======== EXERCISE MATERIAL
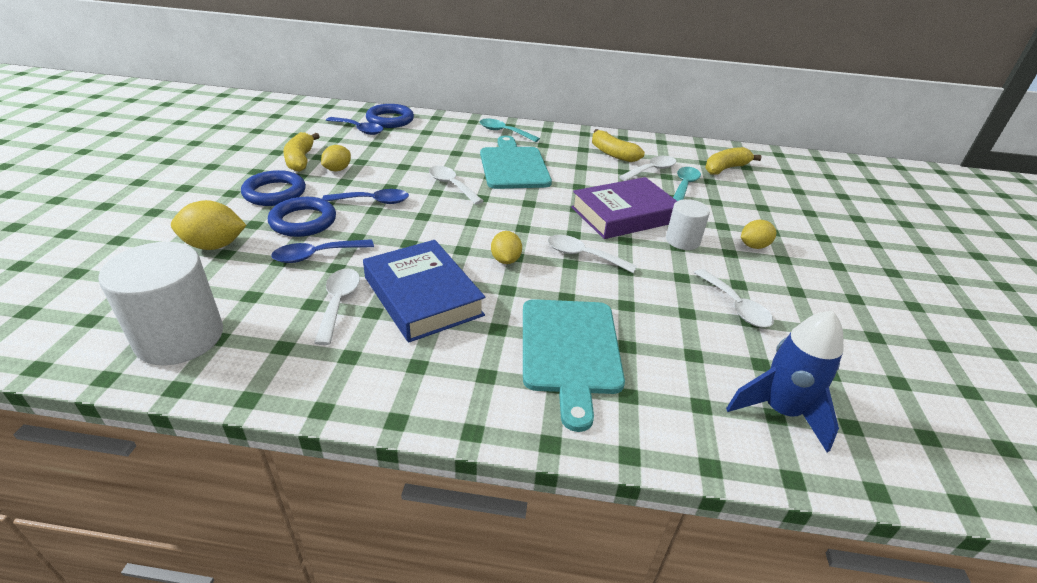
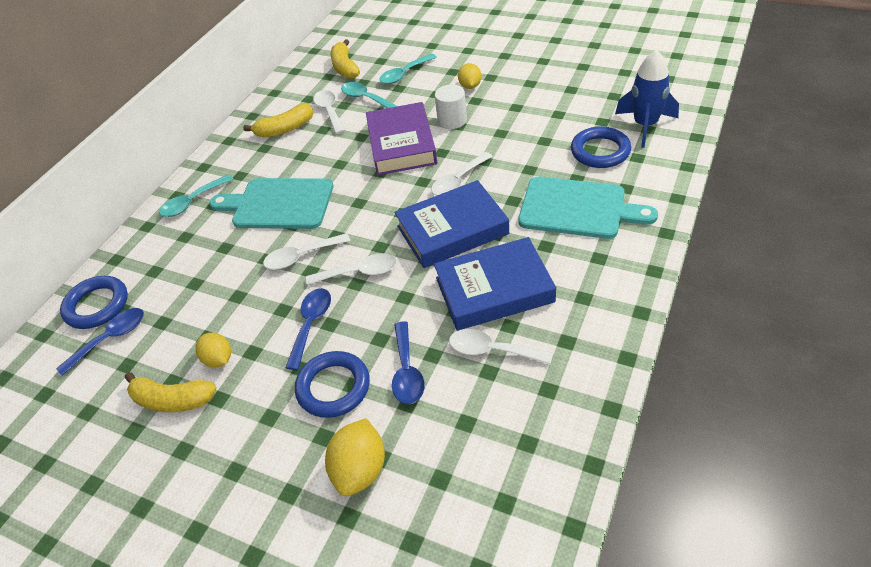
camera: 65 degrees left, 10 degrees up
(180, 337) = (523, 474): white cylinder -> none
(274, 193) = (254, 421): blue ring -> blue ring (600, 151)
(505, 260) = (452, 230): yellow lemon -> blue book
(735, 306) = (541, 115): white spoon -> white spoon (359, 272)
(741, 202) = (404, 74): none -> turquoise spoon

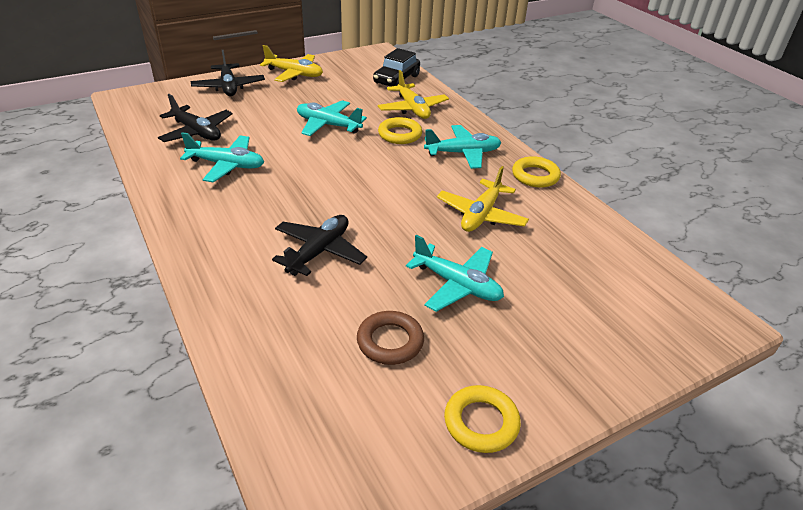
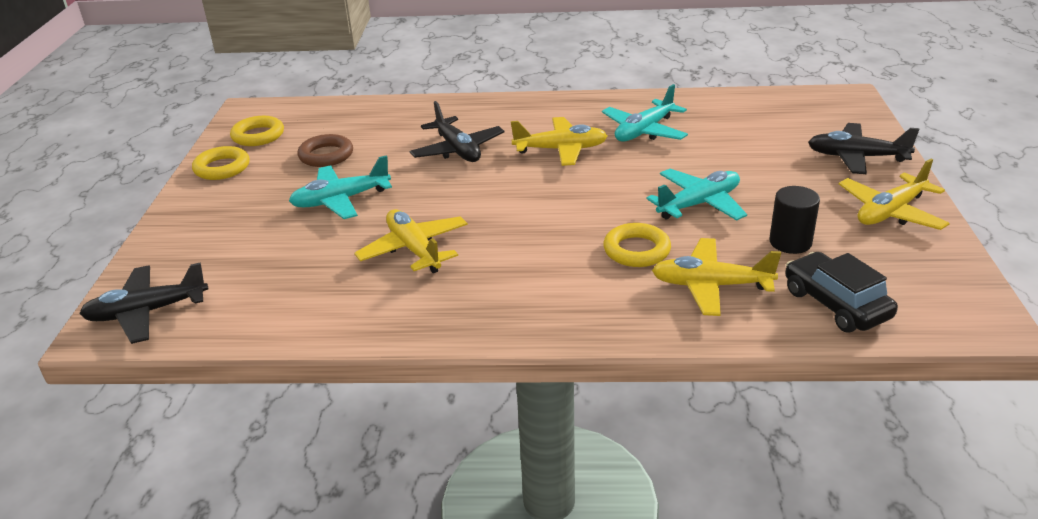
camera: 125 degrees right, 5 degrees down
(197, 132) = (731, 125): black plane -> black plane (147, 312)
(284, 195) = (561, 150): none -> yellow plane
(350, 95) = (790, 242): none -> black cylinder
(463, 153) = (548, 285): turquoise plane -> none
(535, 176) = (442, 325): yellow ring -> yellow ring (258, 135)

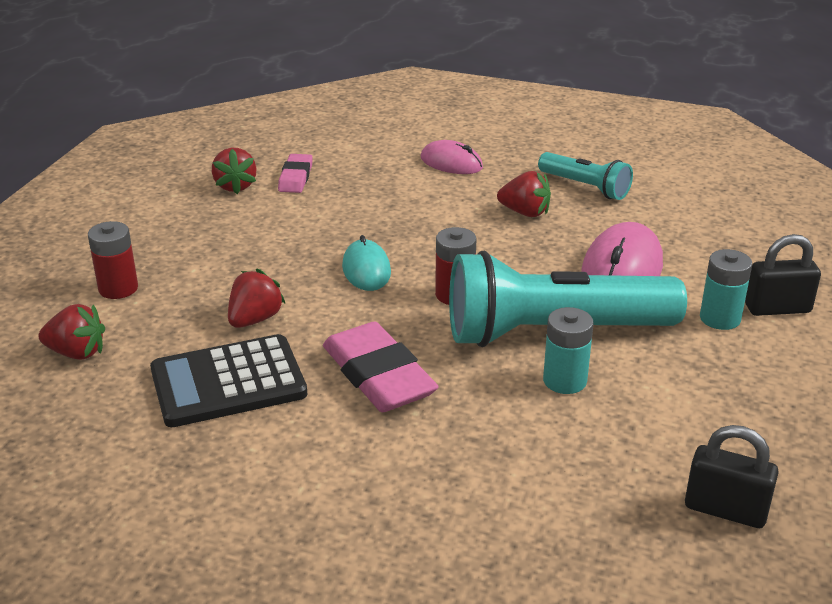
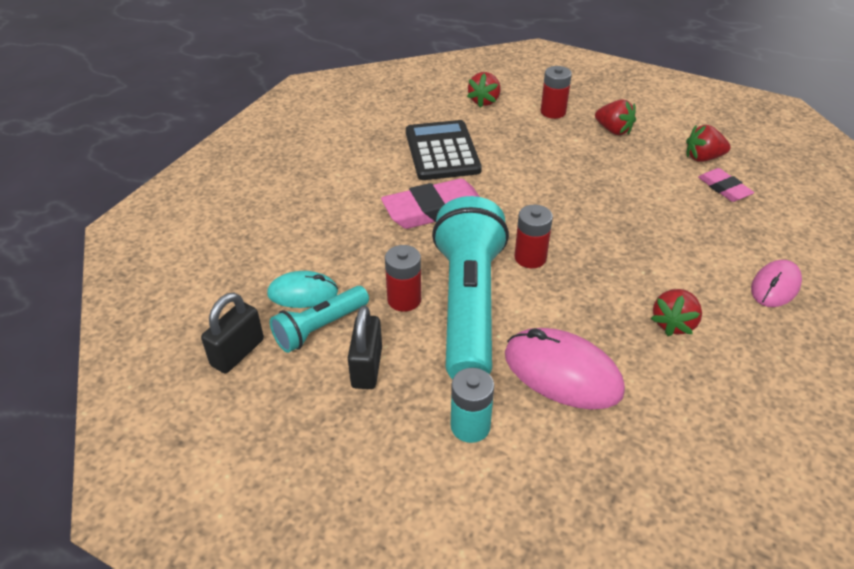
camera: 100 degrees right, 10 degrees up
(255, 319) = (509, 162): red strawberry -> red strawberry (613, 130)
(295, 177) = (724, 188): pink eraser -> pink eraser turned 45 degrees clockwise
(366, 270) = (571, 215): turquoise mouse -> turquoise mouse (303, 293)
(564, 381) = (404, 299): turquoise battery -> red battery
(585, 187) = (738, 383): turquoise flashlight -> turquoise flashlight (320, 328)
(777, 308) = (480, 482): black padlock -> black padlock (366, 367)

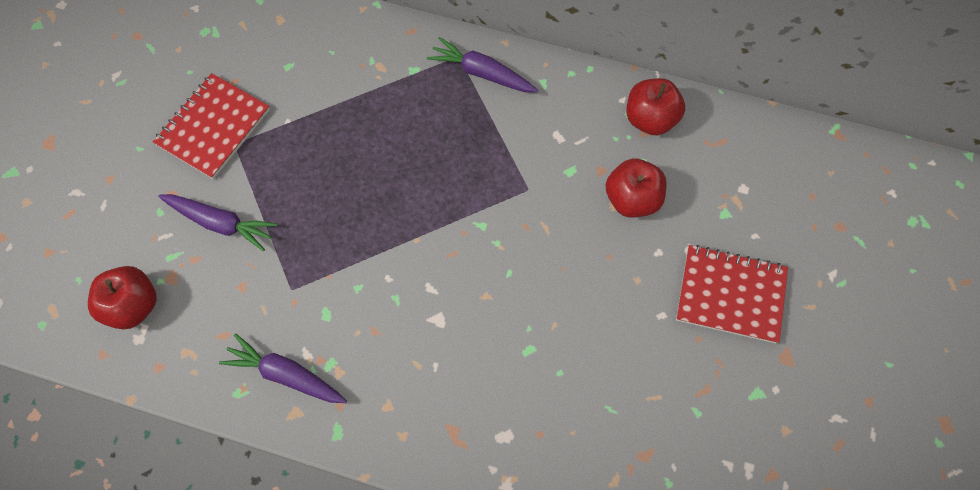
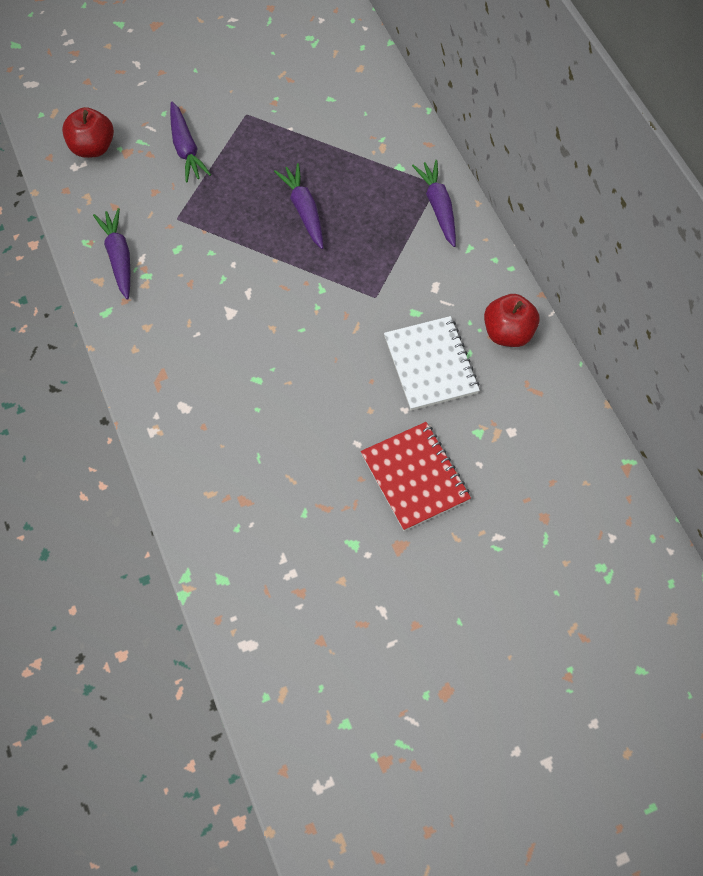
camera: 50 degrees right, 5 degrees down
(214, 127) = (246, 95): red notebook -> none
(386, 176) = (304, 210): none -> purple carrot
(632, 199) = (430, 365): red apple -> white notebook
================
Without the pictures, give back the entries exactly.

camera: 65 degrees left, 10 degrees up
(180, 337) = (523, 474): white cylinder -> none
(274, 193) = (254, 421): blue ring -> blue ring (600, 151)
(505, 260) = (452, 230): yellow lemon -> blue book
(735, 306) = (541, 115): white spoon -> white spoon (359, 272)
(741, 202) = (404, 74): none -> turquoise spoon

camera: 125 degrees right, 5 degrees down
(197, 132) = (731, 125): black plane -> black plane (147, 312)
(284, 195) = (561, 150): none -> yellow plane
(350, 95) = (790, 242): none -> black cylinder
(463, 153) = (548, 285): turquoise plane -> none
(535, 176) = (442, 325): yellow ring -> yellow ring (258, 135)

camera: 100 degrees right, 10 degrees up
(255, 319) = (509, 162): red strawberry -> red strawberry (613, 130)
(295, 177) = (724, 188): pink eraser -> pink eraser turned 45 degrees clockwise
(366, 270) = (571, 215): turquoise mouse -> turquoise mouse (303, 293)
(564, 381) = (404, 299): turquoise battery -> red battery
(585, 187) = (738, 383): turquoise flashlight -> turquoise flashlight (320, 328)
(777, 308) = (480, 482): black padlock -> black padlock (366, 367)

camera: 50 degrees right, 5 degrees down
(214, 127) = (246, 95): red notebook -> none
(386, 176) = (304, 210): none -> purple carrot
(632, 199) = (430, 365): red apple -> white notebook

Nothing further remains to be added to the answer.